ACTIVITY — In the listing below, a line holding "LCD pin SCL: D0 -> D3" and a line holding "SD1 pin CS: D7 -> D2" mark the range. Retype both exactly, with all lines between them.

INFORMATION PROVIDED —
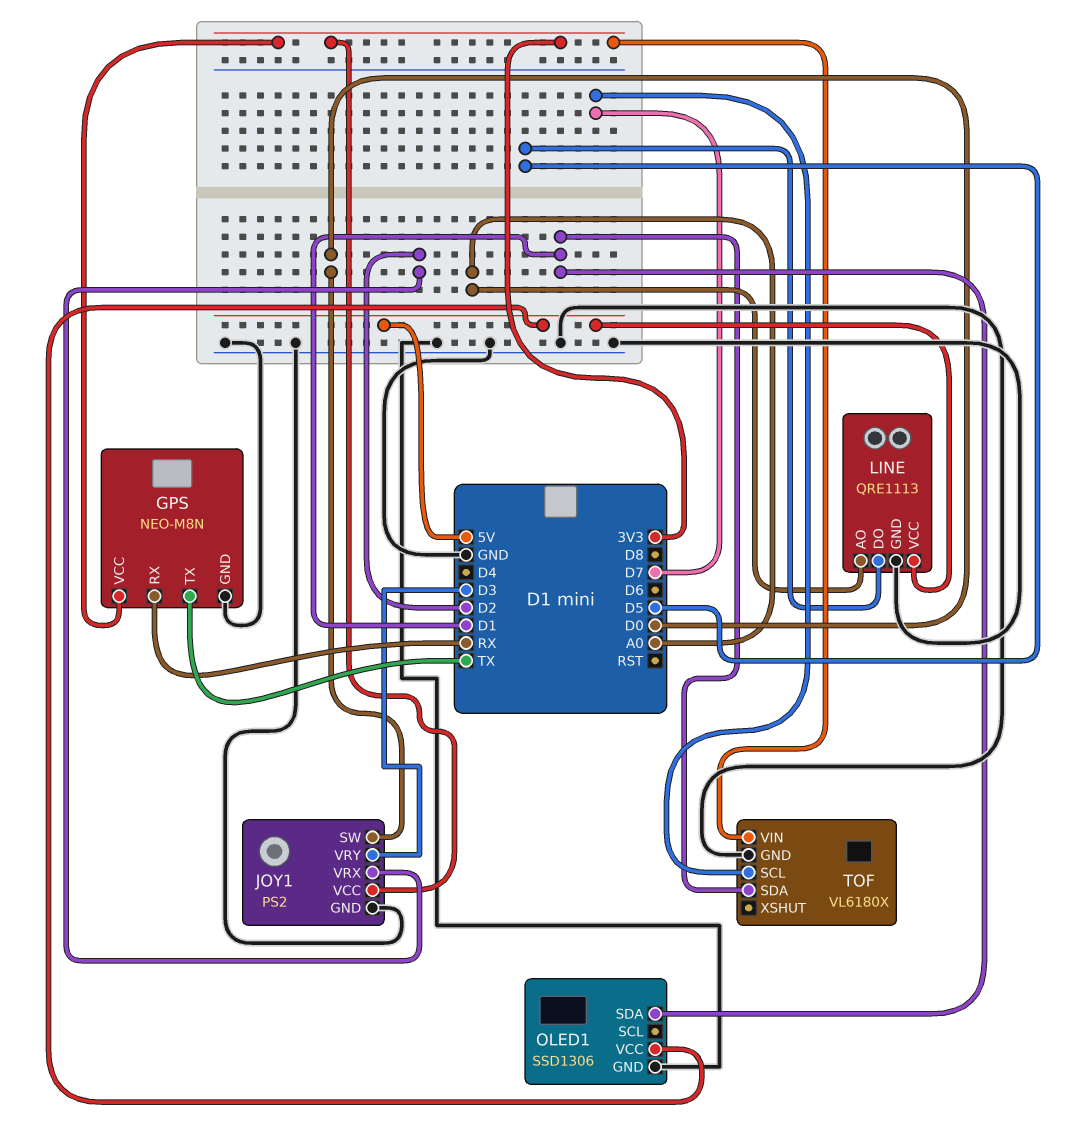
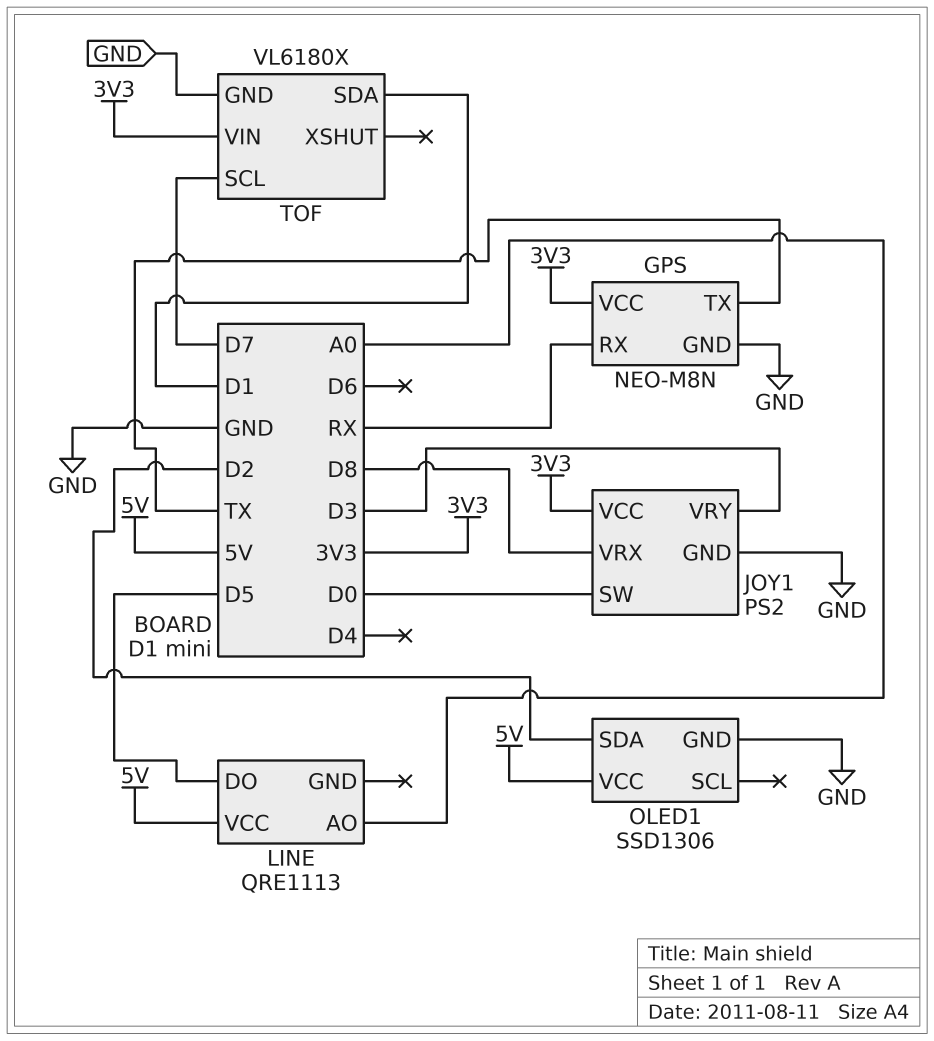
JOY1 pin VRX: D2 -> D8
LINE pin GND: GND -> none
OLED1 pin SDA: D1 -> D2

--

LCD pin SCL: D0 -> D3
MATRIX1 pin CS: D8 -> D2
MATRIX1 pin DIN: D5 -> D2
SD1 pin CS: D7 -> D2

ANSWER FOR THE TASK —
LCD pin SCL: D0 -> D3
MATRIX1 pin CS: D8 -> D2
MATRIX1 pin DIN: D5 -> D2
SD1 pin CS: D7 -> D2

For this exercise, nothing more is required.